----- RECORDS FOR THIS TASK -----

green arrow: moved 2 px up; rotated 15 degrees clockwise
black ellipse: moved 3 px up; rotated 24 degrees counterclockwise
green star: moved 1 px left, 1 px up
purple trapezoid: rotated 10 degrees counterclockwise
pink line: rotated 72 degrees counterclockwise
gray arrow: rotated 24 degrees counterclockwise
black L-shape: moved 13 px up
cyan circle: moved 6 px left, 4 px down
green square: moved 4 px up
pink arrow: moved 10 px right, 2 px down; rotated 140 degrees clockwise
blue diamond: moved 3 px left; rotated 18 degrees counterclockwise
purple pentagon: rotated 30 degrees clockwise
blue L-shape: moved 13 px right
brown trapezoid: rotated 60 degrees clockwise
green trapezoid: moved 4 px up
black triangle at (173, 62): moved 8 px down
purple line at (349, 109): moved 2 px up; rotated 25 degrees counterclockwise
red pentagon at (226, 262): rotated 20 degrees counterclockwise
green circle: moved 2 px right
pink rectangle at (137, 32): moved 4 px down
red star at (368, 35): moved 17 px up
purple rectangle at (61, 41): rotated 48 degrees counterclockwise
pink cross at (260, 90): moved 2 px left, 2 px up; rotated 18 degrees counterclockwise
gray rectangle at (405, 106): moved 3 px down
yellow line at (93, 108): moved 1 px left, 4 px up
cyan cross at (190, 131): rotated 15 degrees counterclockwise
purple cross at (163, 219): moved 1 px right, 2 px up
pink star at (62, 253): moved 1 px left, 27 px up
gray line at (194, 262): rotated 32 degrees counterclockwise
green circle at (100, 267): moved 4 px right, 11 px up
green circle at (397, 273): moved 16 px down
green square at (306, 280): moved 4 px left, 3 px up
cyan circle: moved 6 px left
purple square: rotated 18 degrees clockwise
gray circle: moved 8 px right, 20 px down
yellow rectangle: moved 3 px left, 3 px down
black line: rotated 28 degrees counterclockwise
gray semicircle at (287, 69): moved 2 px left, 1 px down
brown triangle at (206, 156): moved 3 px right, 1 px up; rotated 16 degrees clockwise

-----

TASK PROMPT
Return every one of the lines above, reproducing each without any change.

SOLVED EXERCISE
green arrow: moved 2 px up; rotated 15 degrees clockwise
black ellipse: moved 3 px up; rotated 24 degrees counterclockwise
green star: moved 1 px left, 1 px up
purple trapezoid: rotated 10 degrees counterclockwise
pink line: rotated 72 degrees counterclockwise
gray arrow: rotated 24 degrees counterclockwise
black L-shape: moved 13 px up
cyan circle: moved 6 px left, 4 px down
green square: moved 4 px up
pink arrow: moved 10 px right, 2 px down; rotated 140 degrees clockwise
blue diamond: moved 3 px left; rotated 18 degrees counterclockwise
purple pentagon: rotated 30 degrees clockwise
blue L-shape: moved 13 px right
brown trapezoid: rotated 60 degrees clockwise
green trapezoid: moved 4 px up
black triangle at (173, 62): moved 8 px down
purple line at (349, 109): moved 2 px up; rotated 25 degrees counterclockwise
red pentagon at (226, 262): rotated 20 degrees counterclockwise
green circle: moved 2 px right
pink rectangle at (137, 32): moved 4 px down
red star at (368, 35): moved 17 px up
purple rectangle at (61, 41): rotated 48 degrees counterclockwise
pink cross at (260, 90): moved 2 px left, 2 px up; rotated 18 degrees counterclockwise
gray rectangle at (405, 106): moved 3 px down
yellow line at (93, 108): moved 1 px left, 4 px up
cyan cross at (190, 131): rotated 15 degrees counterclockwise
purple cross at (163, 219): moved 1 px right, 2 px up
pink star at (62, 253): moved 1 px left, 27 px up
gray line at (194, 262): rotated 32 degrees counterclockwise
green circle at (100, 267): moved 4 px right, 11 px up
green circle at (397, 273): moved 16 px down
green square at (306, 280): moved 4 px left, 3 px up
cyan circle: moved 6 px left
purple square: rotated 18 degrees clockwise
gray circle: moved 8 px right, 20 px down
yellow rectangle: moved 3 px left, 3 px down
black line: rotated 28 degrees counterclockwise
gray semicircle at (287, 69): moved 2 px left, 1 px down
brown triangle at (206, 156): moved 3 px right, 1 px up; rotated 16 degrees clockwise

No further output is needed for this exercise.